Wherever pictures occur in the entries below, leave them out and retype the rest exactly.

» PROVIDED ENTRIES:
↓

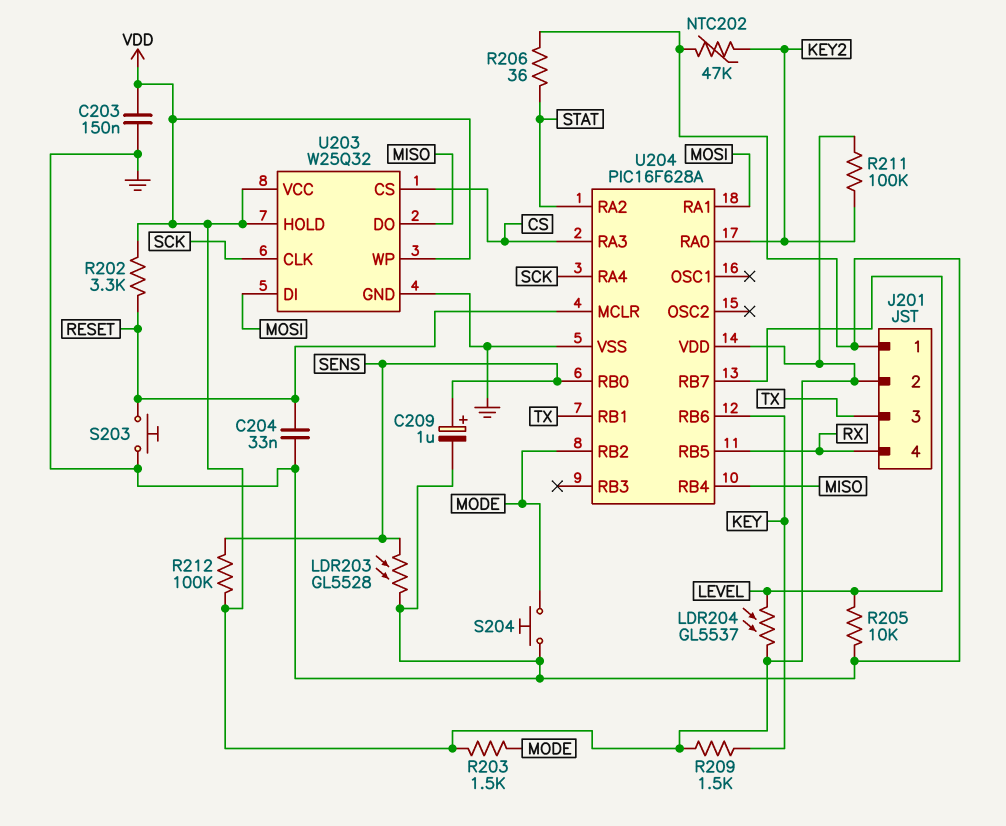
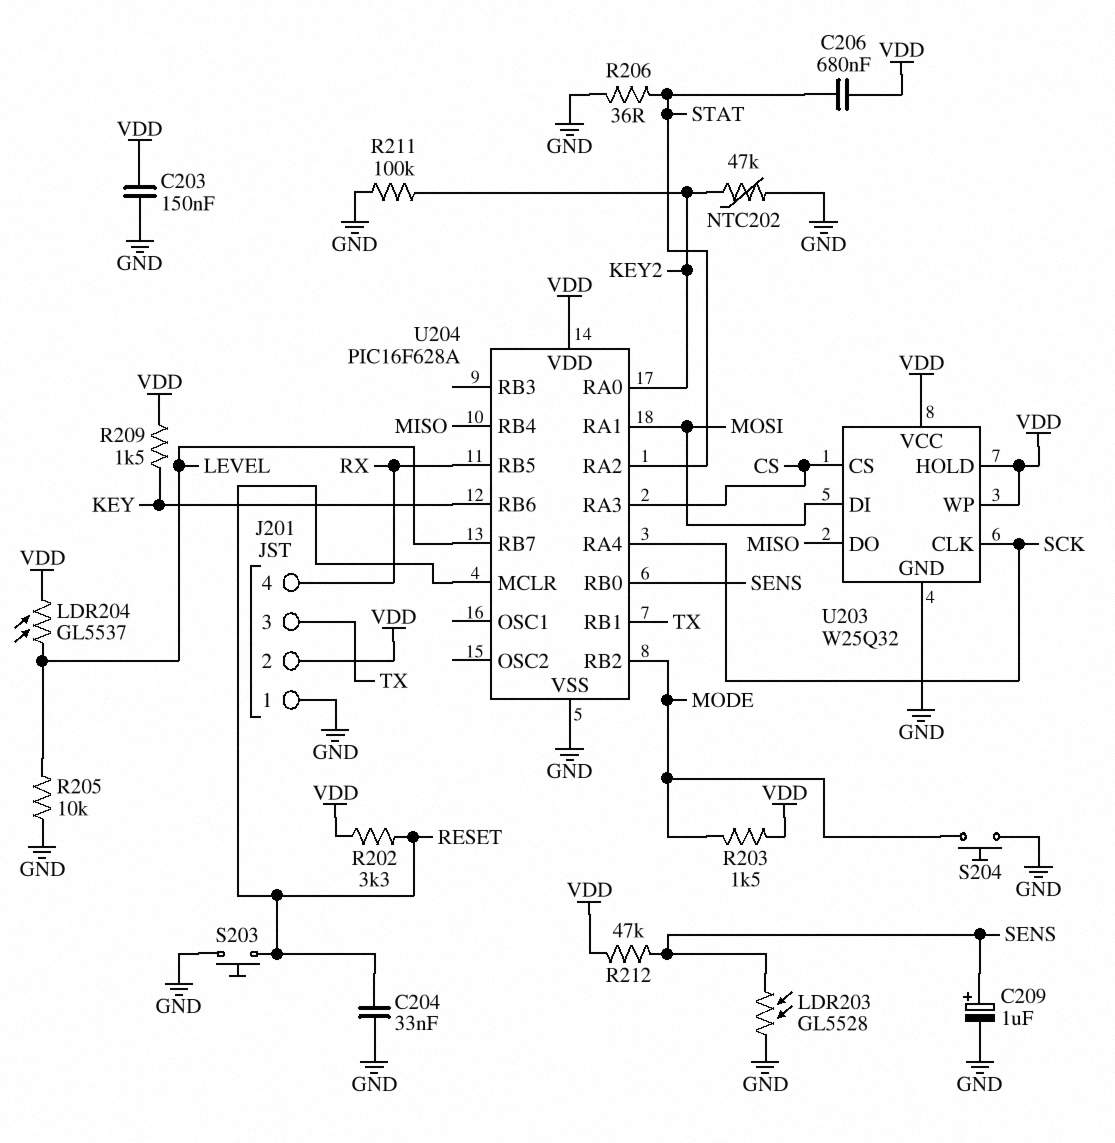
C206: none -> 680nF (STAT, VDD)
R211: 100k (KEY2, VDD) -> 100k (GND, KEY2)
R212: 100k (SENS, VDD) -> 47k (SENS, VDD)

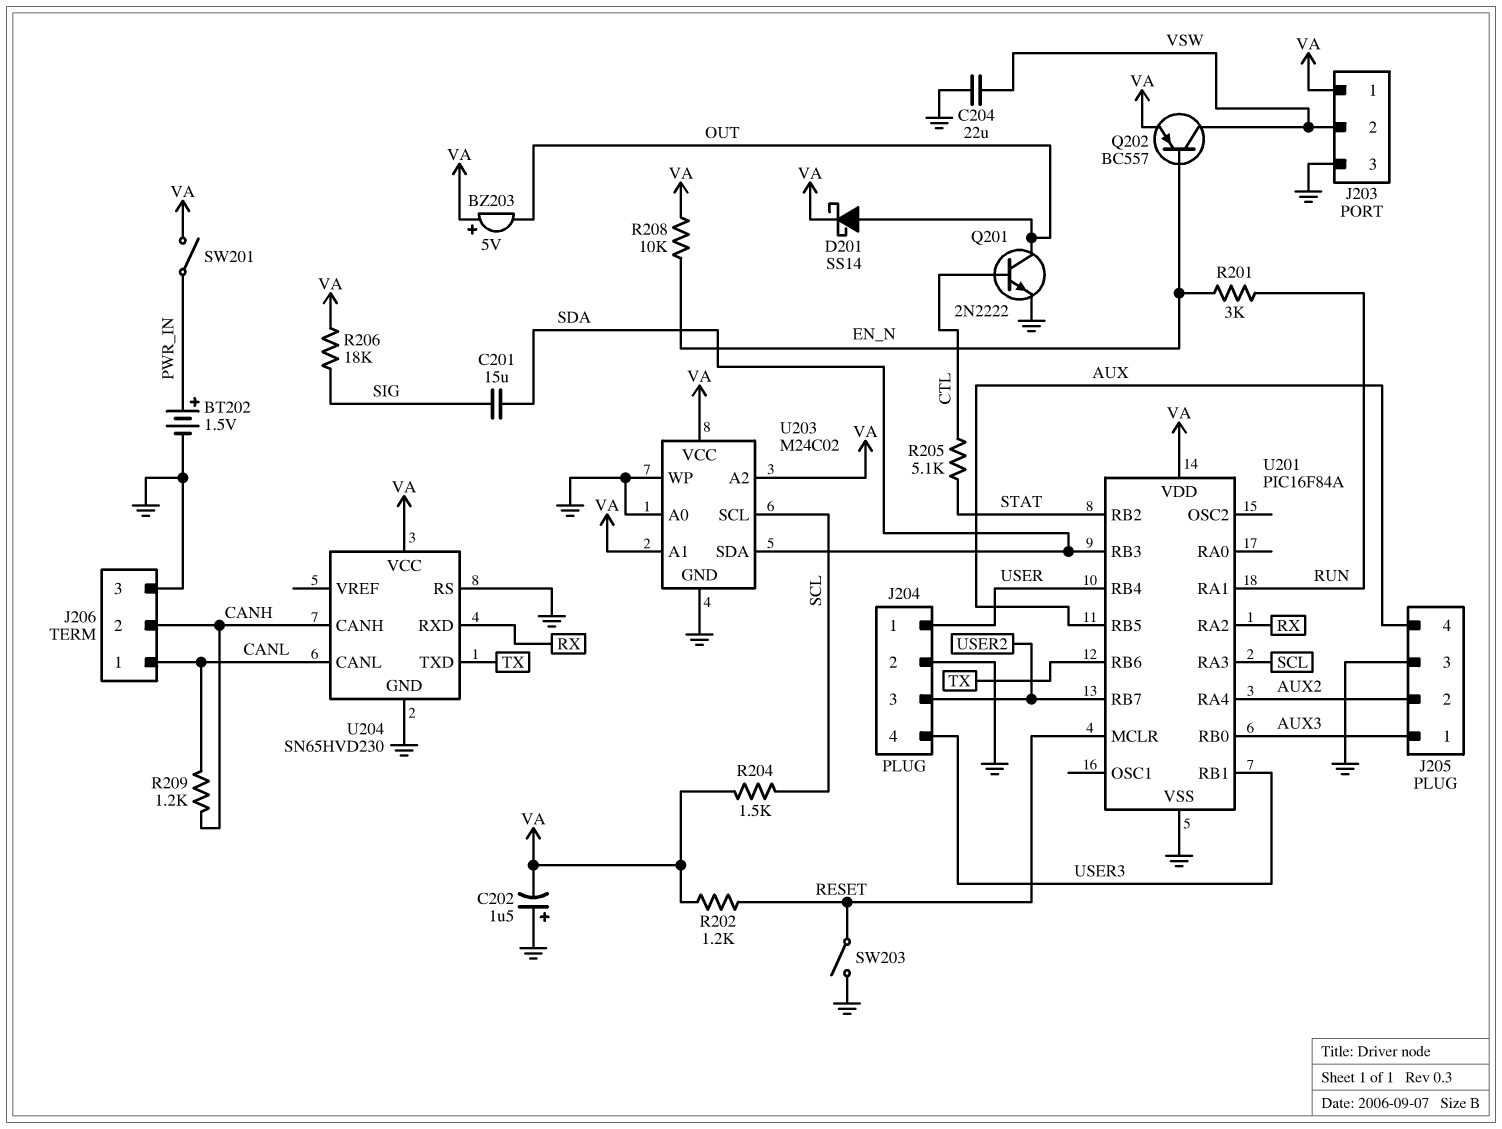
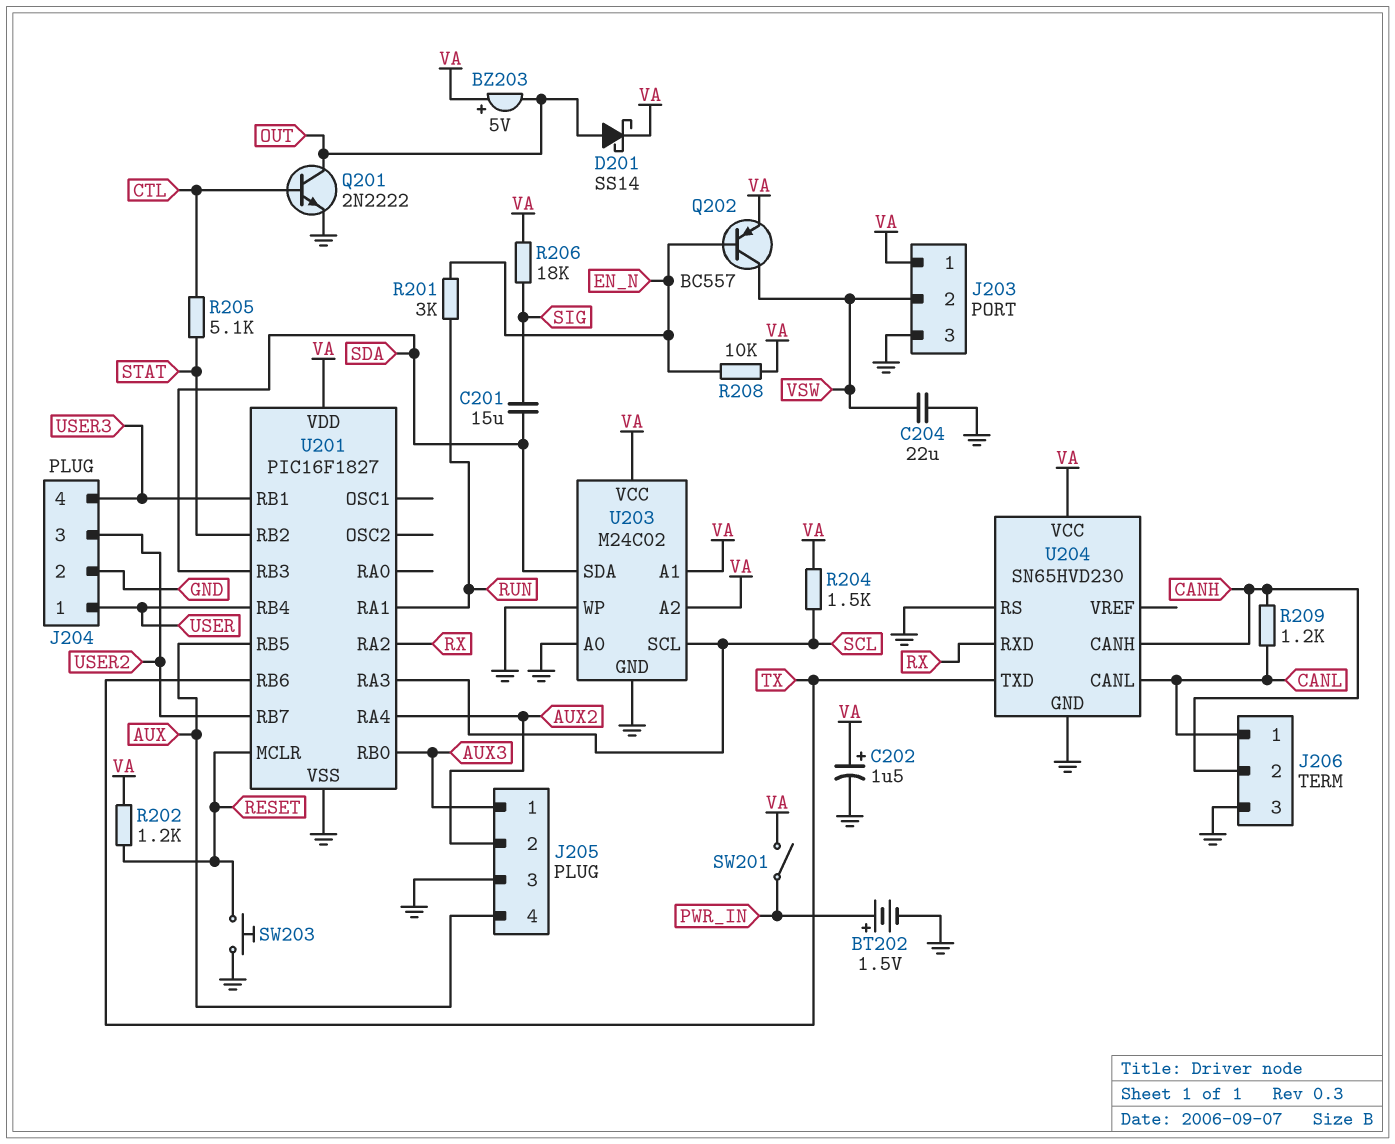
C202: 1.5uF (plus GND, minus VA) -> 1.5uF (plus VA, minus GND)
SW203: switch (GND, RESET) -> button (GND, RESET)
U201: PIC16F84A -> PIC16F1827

↑

» FINISHED TASK:
C206: none -> 680nF (STAT, VDD)
R211: 100k (KEY2, VDD) -> 100k (GND, KEY2)
R212: 100k (SENS, VDD) -> 47k (SENS, VDD)

C202: 1.5uF (plus GND, minus VA) -> 1.5uF (plus VA, minus GND)
SW203: switch (GND, RESET) -> button (GND, RESET)
U201: PIC16F84A -> PIC16F1827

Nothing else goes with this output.